▶ [Exercise material]
■ ■ ■ ■ ■ ■ ■
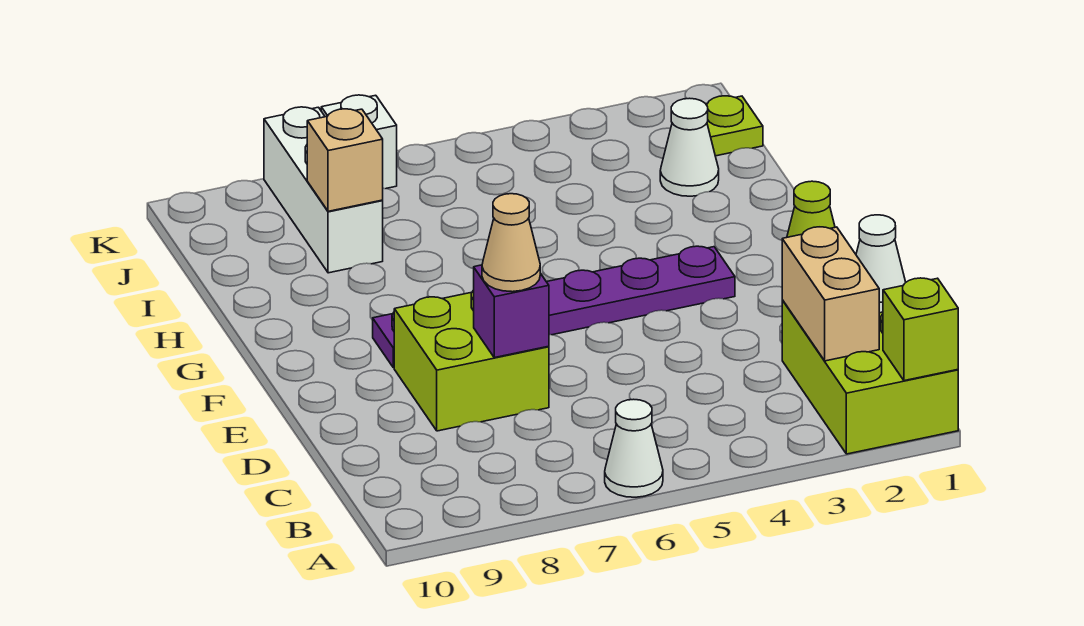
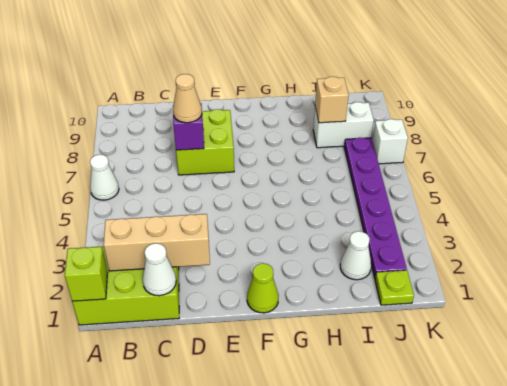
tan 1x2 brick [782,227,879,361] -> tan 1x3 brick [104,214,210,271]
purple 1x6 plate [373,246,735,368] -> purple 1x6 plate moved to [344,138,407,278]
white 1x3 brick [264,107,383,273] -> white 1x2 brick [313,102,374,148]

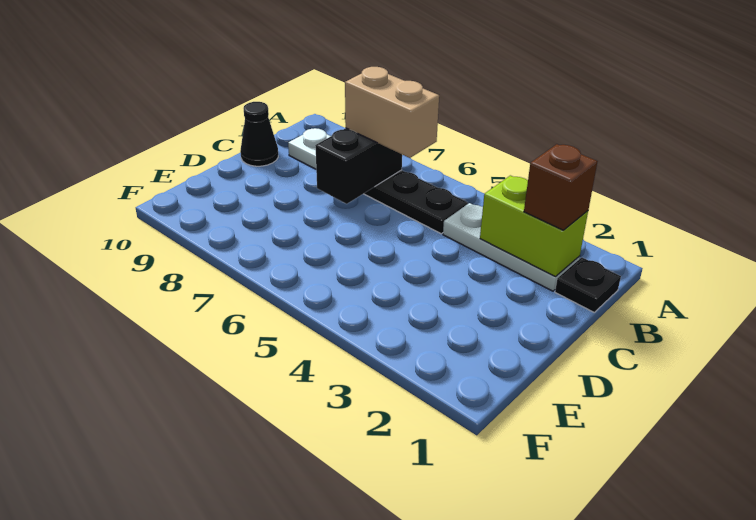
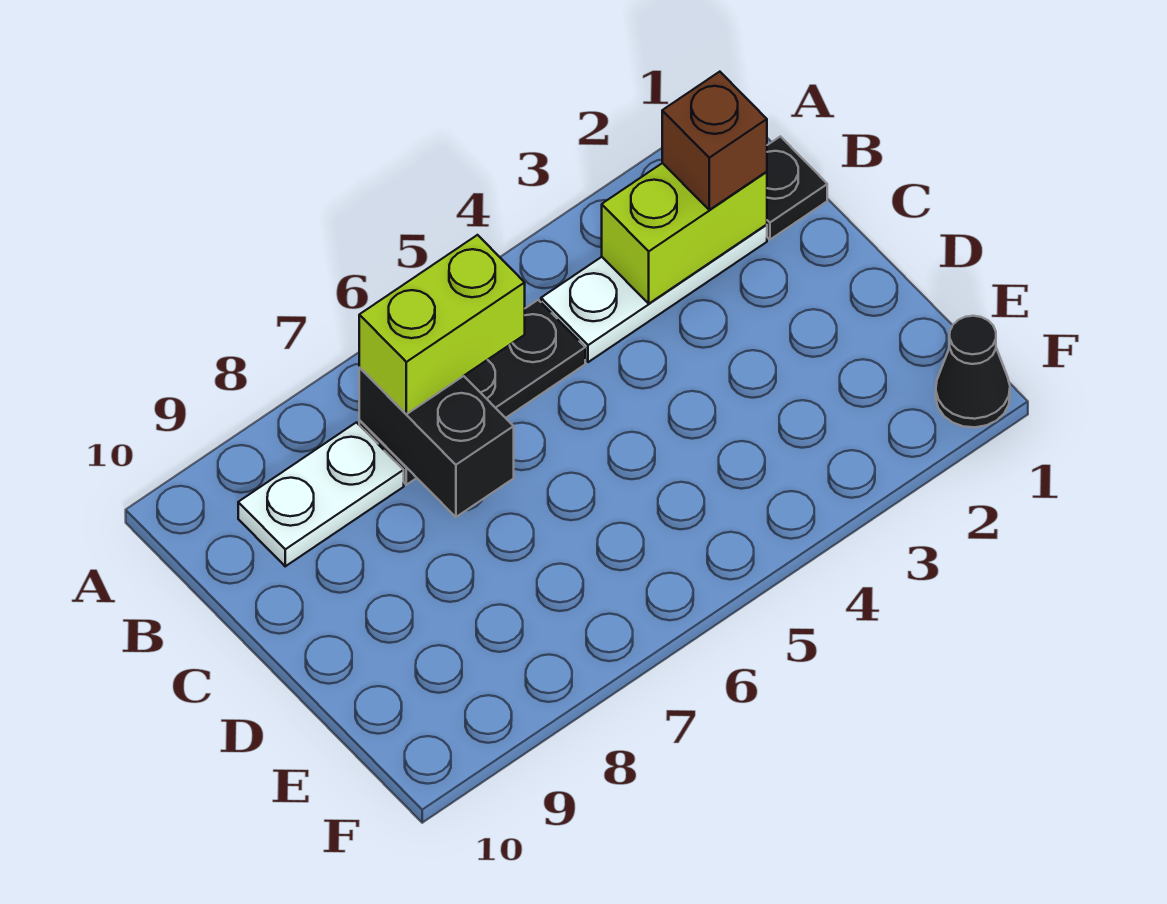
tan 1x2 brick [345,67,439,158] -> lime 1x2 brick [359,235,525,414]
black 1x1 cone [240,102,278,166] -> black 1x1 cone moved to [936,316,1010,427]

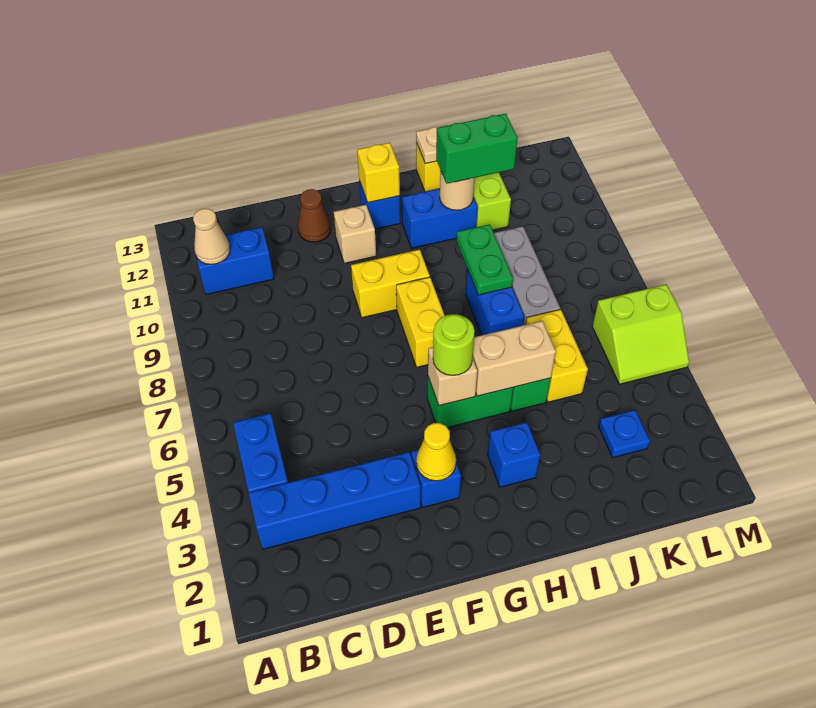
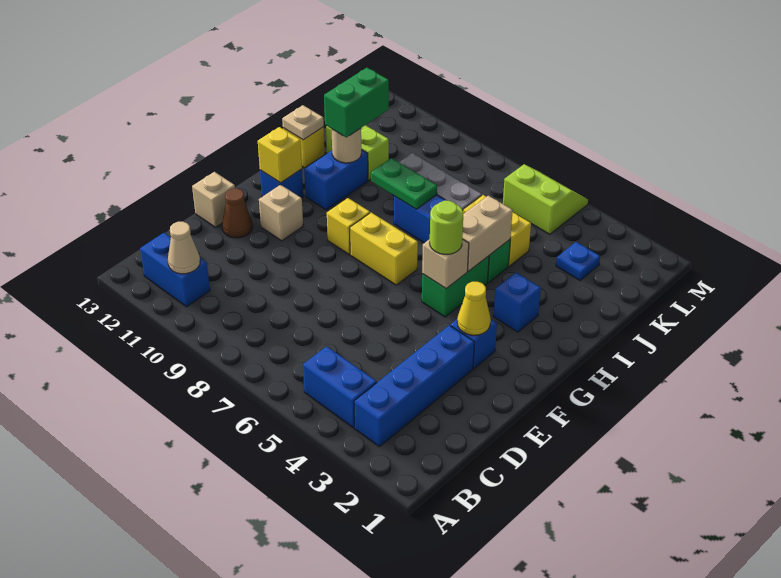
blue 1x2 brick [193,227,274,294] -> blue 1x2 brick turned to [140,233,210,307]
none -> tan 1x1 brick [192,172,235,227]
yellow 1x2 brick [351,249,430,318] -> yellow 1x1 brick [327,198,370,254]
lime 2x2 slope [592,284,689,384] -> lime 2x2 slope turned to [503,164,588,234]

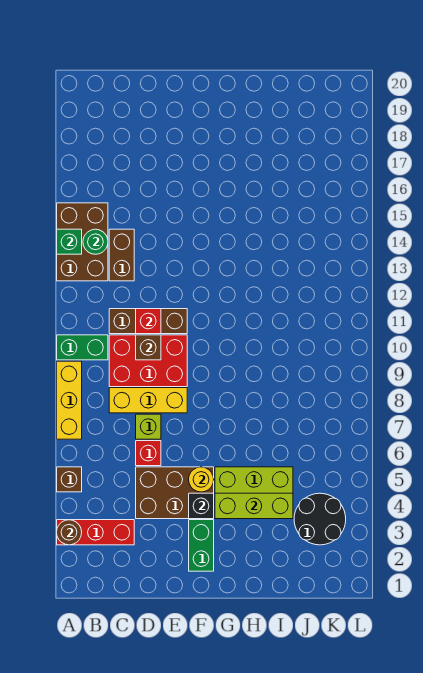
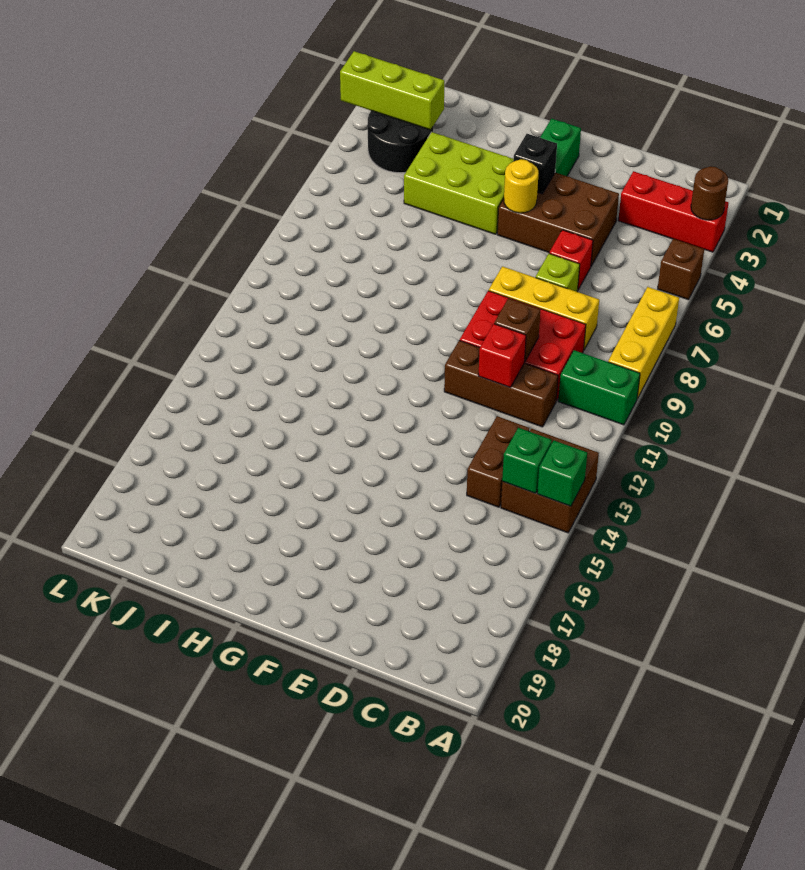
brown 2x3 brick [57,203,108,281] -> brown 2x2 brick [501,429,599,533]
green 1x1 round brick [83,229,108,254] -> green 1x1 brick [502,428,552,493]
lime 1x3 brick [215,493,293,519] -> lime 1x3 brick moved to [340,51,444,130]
■ ■ ■ ■ ■ ■ ■
▶ [Directive] Whichever lines of the records above hold the word "lime" should all be copied out.

▶ [Response]
tan 1x2 brick [345,67,439,158] -> lime 1x2 brick [359,235,525,414]
lime 2x2 slope [592,284,689,384] -> lime 2x2 slope turned to [503,164,588,234]
lime 1x3 brick [215,493,293,519] -> lime 1x3 brick moved to [340,51,444,130]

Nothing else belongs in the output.